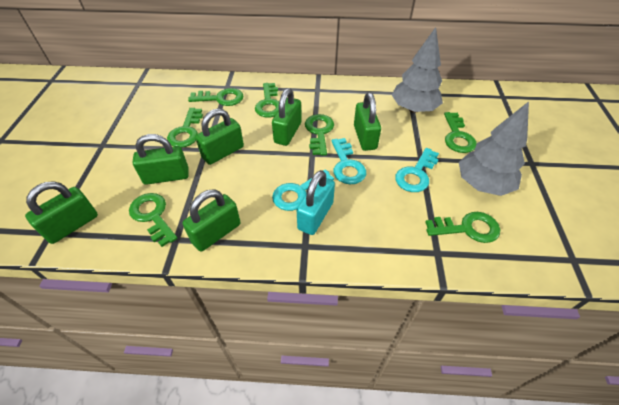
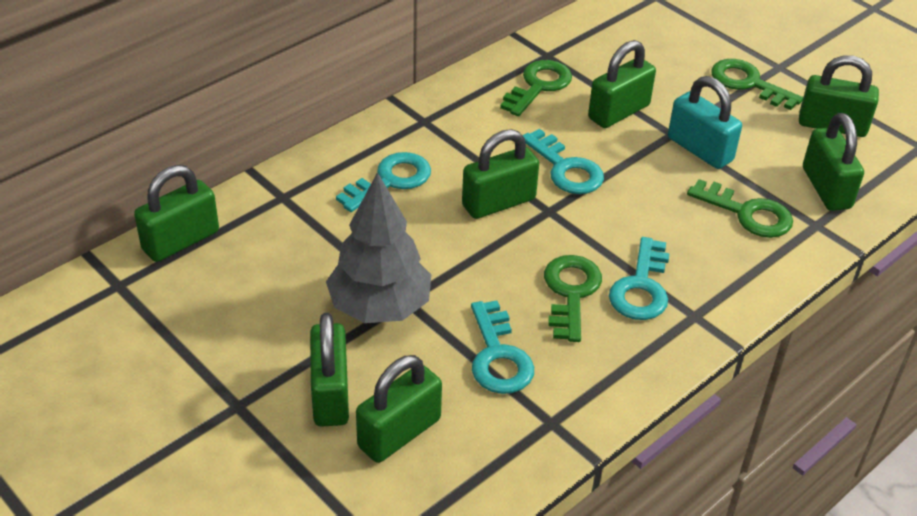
green key: 7 -> 4
green padlock: 6 -> 7
grey tree: 2 -> 1
turquoise key: 3 -> 4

-*-*-

Reprint the data verbatim, pictures excluded.

→ SOLUTION TO THE EXERCISE:
green key: 7 -> 4
green padlock: 6 -> 7
grey tree: 2 -> 1
turquoise key: 3 -> 4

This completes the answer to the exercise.